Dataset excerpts
========================

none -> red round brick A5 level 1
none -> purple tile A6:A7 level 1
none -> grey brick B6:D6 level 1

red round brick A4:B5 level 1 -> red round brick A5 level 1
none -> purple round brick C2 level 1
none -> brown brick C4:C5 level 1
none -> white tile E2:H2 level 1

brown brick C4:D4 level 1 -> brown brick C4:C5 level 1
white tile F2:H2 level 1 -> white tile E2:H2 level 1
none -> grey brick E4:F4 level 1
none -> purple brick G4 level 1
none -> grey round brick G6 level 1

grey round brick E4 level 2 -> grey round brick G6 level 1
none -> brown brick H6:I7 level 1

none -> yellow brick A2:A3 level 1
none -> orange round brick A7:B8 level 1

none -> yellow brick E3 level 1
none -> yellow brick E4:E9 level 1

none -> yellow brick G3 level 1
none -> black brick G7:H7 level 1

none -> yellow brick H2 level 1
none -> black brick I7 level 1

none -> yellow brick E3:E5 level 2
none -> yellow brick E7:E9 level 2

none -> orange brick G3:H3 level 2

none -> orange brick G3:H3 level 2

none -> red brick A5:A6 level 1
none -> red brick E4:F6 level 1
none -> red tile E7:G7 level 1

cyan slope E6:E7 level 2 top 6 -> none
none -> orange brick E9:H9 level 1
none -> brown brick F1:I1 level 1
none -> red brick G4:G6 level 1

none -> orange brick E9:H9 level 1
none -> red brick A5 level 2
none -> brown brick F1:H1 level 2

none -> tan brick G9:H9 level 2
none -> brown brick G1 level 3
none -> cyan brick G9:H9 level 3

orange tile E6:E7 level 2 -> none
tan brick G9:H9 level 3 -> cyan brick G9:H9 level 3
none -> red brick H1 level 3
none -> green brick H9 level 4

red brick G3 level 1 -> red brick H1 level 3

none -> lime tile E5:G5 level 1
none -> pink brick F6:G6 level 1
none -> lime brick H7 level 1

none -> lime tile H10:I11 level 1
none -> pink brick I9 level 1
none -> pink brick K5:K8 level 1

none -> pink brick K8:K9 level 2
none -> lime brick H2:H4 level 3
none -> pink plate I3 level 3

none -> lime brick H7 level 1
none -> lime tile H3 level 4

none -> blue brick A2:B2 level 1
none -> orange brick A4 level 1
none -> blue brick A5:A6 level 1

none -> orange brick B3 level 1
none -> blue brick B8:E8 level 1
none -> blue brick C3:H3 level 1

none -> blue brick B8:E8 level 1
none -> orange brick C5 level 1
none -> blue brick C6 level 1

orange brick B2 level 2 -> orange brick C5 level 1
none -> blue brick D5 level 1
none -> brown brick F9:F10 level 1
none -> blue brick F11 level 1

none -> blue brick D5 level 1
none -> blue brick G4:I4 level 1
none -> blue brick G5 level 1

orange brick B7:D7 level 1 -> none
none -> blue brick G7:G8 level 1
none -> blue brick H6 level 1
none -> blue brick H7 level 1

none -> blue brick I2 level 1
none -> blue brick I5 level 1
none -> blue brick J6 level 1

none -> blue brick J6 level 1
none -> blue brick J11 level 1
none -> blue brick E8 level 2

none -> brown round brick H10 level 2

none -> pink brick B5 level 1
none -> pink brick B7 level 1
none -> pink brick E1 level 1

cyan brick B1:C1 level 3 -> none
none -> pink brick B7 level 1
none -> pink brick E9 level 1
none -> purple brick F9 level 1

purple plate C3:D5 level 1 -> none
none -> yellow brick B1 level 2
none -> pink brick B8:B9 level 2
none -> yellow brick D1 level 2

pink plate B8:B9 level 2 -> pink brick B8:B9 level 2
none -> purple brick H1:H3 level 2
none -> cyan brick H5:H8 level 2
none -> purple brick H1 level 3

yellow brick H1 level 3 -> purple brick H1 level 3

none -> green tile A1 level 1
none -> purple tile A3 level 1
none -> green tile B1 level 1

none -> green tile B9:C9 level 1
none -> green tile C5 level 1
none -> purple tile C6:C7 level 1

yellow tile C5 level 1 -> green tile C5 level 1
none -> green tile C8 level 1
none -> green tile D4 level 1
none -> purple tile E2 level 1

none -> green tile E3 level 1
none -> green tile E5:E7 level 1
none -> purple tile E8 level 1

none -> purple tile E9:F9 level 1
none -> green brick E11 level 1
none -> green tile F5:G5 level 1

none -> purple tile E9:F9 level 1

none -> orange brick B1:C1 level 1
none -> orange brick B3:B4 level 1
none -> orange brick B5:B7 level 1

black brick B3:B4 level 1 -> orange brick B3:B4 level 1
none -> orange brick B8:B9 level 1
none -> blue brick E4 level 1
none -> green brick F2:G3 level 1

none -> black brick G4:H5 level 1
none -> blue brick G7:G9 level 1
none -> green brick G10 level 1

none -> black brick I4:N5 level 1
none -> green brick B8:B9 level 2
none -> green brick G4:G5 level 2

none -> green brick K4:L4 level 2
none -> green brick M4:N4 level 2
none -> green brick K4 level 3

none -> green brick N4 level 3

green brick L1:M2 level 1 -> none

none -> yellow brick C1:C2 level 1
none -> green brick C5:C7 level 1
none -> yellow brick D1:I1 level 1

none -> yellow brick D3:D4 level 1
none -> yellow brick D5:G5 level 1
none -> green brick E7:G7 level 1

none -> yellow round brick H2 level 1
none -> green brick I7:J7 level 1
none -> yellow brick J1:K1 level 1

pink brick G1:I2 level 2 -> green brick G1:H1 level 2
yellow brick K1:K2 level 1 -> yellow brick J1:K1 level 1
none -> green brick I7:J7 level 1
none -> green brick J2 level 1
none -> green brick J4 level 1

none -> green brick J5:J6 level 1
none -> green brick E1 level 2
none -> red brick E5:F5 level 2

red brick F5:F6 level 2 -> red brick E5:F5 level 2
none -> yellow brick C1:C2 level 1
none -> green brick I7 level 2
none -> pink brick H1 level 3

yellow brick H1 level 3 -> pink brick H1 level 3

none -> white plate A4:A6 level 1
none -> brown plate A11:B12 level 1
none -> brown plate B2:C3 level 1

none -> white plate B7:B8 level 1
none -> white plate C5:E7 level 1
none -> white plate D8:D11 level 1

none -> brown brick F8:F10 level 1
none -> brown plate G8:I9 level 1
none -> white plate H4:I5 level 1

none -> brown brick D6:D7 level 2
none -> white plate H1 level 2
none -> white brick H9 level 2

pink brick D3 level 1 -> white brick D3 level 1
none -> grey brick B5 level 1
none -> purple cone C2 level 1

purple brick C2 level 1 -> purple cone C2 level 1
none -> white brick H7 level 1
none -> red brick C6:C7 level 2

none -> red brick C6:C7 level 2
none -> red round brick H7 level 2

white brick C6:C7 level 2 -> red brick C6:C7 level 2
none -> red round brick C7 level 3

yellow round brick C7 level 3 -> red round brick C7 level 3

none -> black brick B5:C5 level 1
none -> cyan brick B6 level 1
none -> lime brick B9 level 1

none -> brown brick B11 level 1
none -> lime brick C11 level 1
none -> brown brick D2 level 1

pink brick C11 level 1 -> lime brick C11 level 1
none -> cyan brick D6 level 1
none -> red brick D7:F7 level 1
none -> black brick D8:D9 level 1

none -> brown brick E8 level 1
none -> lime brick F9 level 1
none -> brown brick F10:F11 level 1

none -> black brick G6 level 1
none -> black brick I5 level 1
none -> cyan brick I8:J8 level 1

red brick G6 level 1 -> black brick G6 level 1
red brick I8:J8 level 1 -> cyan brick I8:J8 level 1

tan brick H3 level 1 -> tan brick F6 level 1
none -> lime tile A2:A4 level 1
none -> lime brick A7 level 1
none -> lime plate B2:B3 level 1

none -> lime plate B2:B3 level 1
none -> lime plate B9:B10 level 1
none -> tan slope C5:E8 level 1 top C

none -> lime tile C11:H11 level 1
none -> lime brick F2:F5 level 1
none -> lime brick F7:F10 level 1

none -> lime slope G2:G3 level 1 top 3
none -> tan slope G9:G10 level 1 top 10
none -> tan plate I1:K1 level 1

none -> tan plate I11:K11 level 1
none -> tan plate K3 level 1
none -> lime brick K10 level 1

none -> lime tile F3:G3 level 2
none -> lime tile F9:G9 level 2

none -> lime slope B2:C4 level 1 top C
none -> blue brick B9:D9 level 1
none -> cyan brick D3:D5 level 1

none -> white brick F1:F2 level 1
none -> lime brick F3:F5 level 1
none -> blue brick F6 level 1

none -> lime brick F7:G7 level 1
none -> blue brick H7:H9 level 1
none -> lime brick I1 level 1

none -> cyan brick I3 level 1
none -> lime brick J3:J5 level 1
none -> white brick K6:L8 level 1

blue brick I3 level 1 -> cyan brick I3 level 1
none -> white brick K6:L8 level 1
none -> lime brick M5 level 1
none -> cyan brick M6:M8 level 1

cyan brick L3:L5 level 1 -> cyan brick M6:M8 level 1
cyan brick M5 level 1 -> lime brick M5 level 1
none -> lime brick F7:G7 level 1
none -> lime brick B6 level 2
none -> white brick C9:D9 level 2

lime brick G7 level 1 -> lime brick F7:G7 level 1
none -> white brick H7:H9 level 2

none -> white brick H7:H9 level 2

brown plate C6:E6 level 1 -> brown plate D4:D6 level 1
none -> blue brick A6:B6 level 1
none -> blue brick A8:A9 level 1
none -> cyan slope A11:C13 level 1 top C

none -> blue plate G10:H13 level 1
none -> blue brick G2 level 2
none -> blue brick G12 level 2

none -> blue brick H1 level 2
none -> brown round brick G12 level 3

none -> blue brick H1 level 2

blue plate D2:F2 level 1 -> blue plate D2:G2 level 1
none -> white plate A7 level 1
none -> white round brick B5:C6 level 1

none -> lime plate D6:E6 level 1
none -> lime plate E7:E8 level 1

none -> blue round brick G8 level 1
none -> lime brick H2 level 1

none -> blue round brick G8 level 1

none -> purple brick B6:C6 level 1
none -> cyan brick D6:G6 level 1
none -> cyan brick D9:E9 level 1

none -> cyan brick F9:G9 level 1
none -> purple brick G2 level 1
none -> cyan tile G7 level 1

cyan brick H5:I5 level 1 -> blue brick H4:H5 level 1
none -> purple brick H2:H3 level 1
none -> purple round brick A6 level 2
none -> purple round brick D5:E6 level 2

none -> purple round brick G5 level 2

========================

Going back to the entries above, set down exactly the lines that begin at the one with "none -> white plate C5:E7 level 1" and end at the one with "none -> lime brick J3:J5 level 1", both included, and nothing else.

Completed exercise:
none -> white plate C5:E7 level 1
none -> white plate D8:D11 level 1

none -> brown brick F8:F10 level 1
none -> brown plate G8:I9 level 1
none -> white plate H4:I5 level 1

none -> brown brick D6:D7 level 2
none -> white plate H1 level 2
none -> white brick H9 level 2

pink brick D3 level 1 -> white brick D3 level 1
none -> grey brick B5 level 1
none -> purple cone C2 level 1

purple brick C2 level 1 -> purple cone C2 level 1
none -> white brick H7 level 1
none -> red brick C6:C7 level 2

none -> red brick C6:C7 level 2
none -> red round brick H7 level 2

white brick C6:C7 level 2 -> red brick C6:C7 level 2
none -> red round brick C7 level 3

yellow round brick C7 level 3 -> red round brick C7 level 3

none -> black brick B5:C5 level 1
none -> cyan brick B6 level 1
none -> lime brick B9 level 1

none -> brown brick B11 level 1
none -> lime brick C11 level 1
none -> brown brick D2 level 1

pink brick C11 level 1 -> lime brick C11 level 1
none -> cyan brick D6 level 1
none -> red brick D7:F7 level 1
none -> black brick D8:D9 level 1

none -> brown brick E8 level 1
none -> lime brick F9 level 1
none -> brown brick F10:F11 level 1

none -> black brick G6 level 1
none -> black brick I5 level 1
none -> cyan brick I8:J8 level 1

red brick G6 level 1 -> black brick G6 level 1
red brick I8:J8 level 1 -> cyan brick I8:J8 level 1

tan brick H3 level 1 -> tan brick F6 level 1
none -> lime tile A2:A4 level 1
none -> lime brick A7 level 1
none -> lime plate B2:B3 level 1

none -> lime plate B2:B3 level 1
none -> lime plate B9:B10 level 1
none -> tan slope C5:E8 level 1 top C

none -> lime tile C11:H11 level 1
none -> lime brick F2:F5 level 1
none -> lime brick F7:F10 level 1

none -> lime slope G2:G3 level 1 top 3
none -> tan slope G9:G10 level 1 top 10
none -> tan plate I1:K1 level 1

none -> tan plate I11:K11 level 1
none -> tan plate K3 level 1
none -> lime brick K10 level 1

none -> lime tile F3:G3 level 2
none -> lime tile F9:G9 level 2

none -> lime slope B2:C4 level 1 top C
none -> blue brick B9:D9 level 1
none -> cyan brick D3:D5 level 1

none -> white brick F1:F2 level 1
none -> lime brick F3:F5 level 1
none -> blue brick F6 level 1

none -> lime brick F7:G7 level 1
none -> blue brick H7:H9 level 1
none -> lime brick I1 level 1

none -> cyan brick I3 level 1
none -> lime brick J3:J5 level 1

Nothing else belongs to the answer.